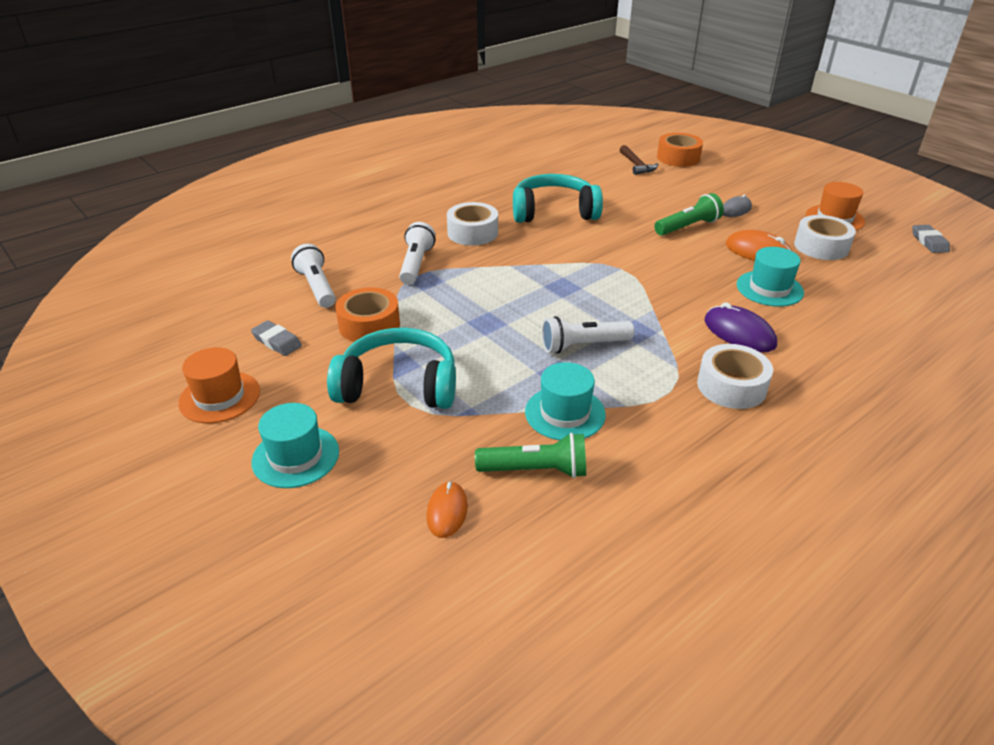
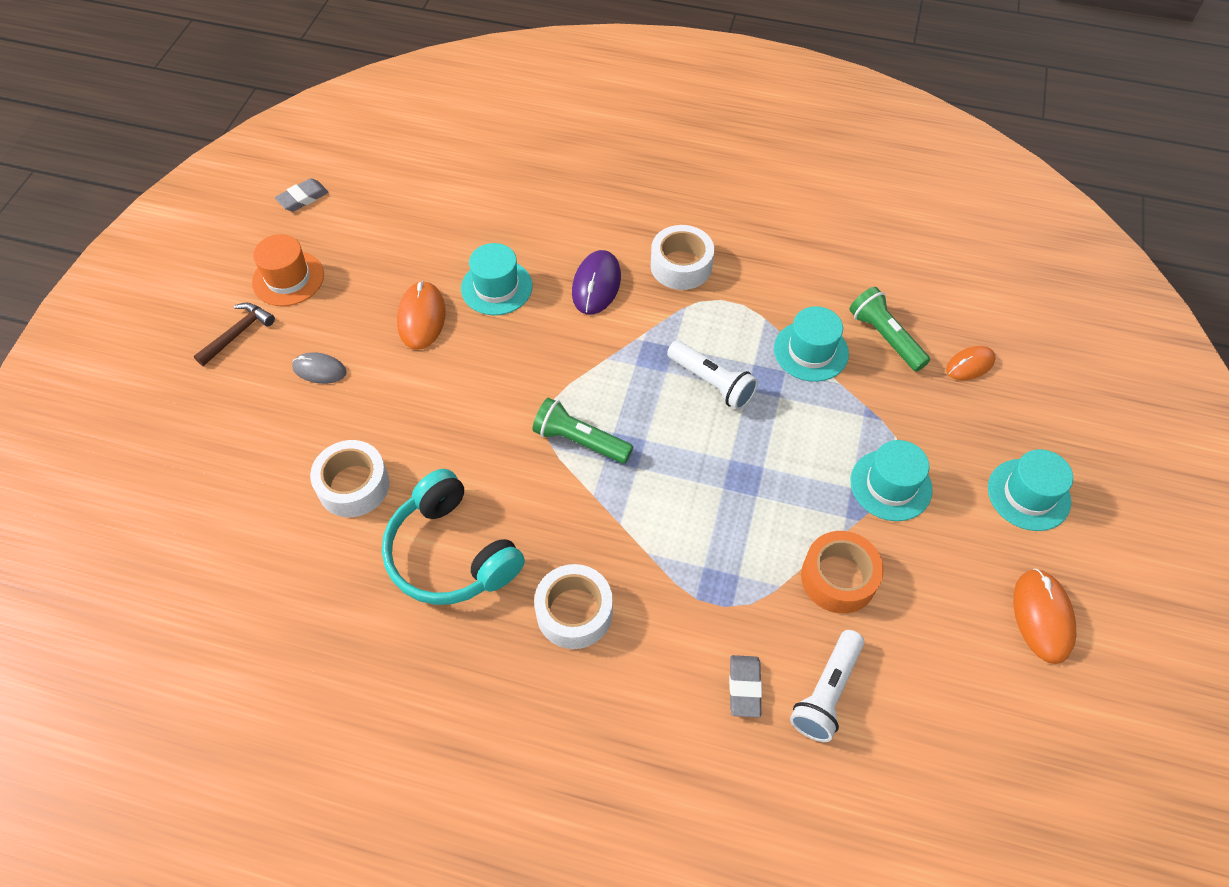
camera: 125 degrees left, 20 degrees up
(219, 397) = (1042, 617): orange hat -> orange mouse
(277, 342) = (938, 642): grey eraser -> grey eraser (744, 687)
(398, 385) = (891, 485): turquoise headphones -> turquoise hat
(416, 264) = (695, 622): white flashlight -> none
(636, 165) = (227, 531): brown hammer -> brown hammer (238, 333)
(678, 158) = (168, 492): orange tape -> none
(688, 227) = (400, 397): green flashlight -> green flashlight (580, 441)
(821, 246) = (371, 273): white tape -> white tape (353, 485)

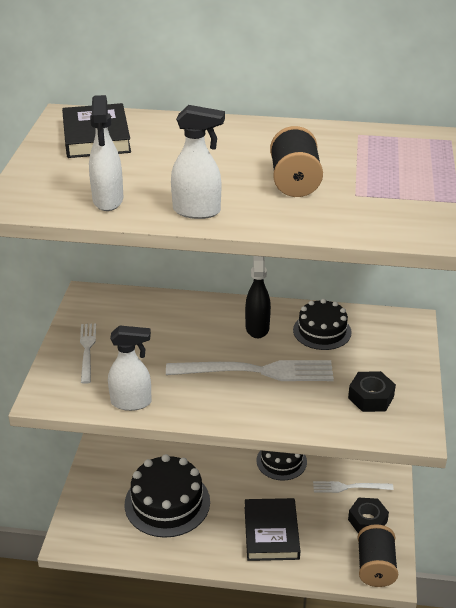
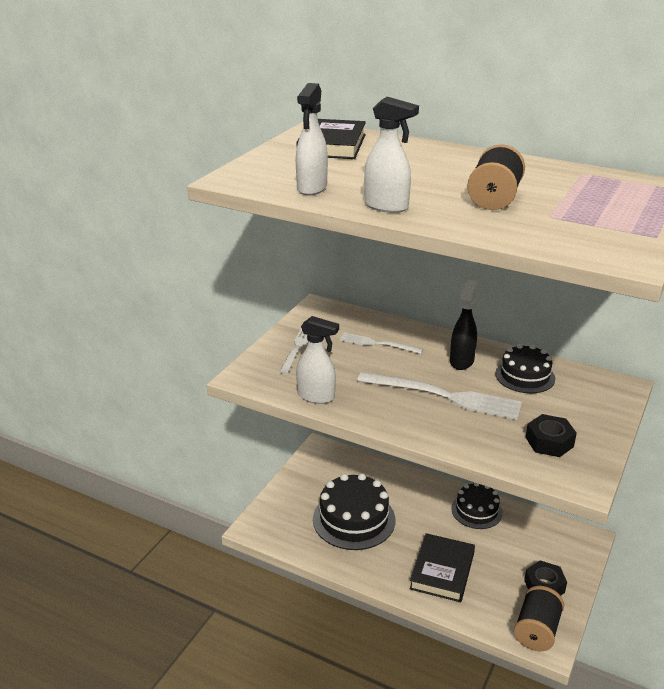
camera: 20 degrees right, 5 degrees down
(349, 487) = (537, 551): white fork -> white fork (377, 344)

◆ ◆ ◆ ◆ ◆

Work task: Reproduce exactly, and only, the lines from the one with "(678, 158) = (168, 492): orange tape -> none" to the final line of the listing above; the pictures are to be left out.

Result for this task:
(678, 158) = (168, 492): orange tape -> none
(688, 227) = (400, 397): green flashlight -> green flashlight (580, 441)
(821, 246) = (371, 273): white tape -> white tape (353, 485)

camera: 20 degrees right, 5 degrees down
(349, 487) = (537, 551): white fork -> white fork (377, 344)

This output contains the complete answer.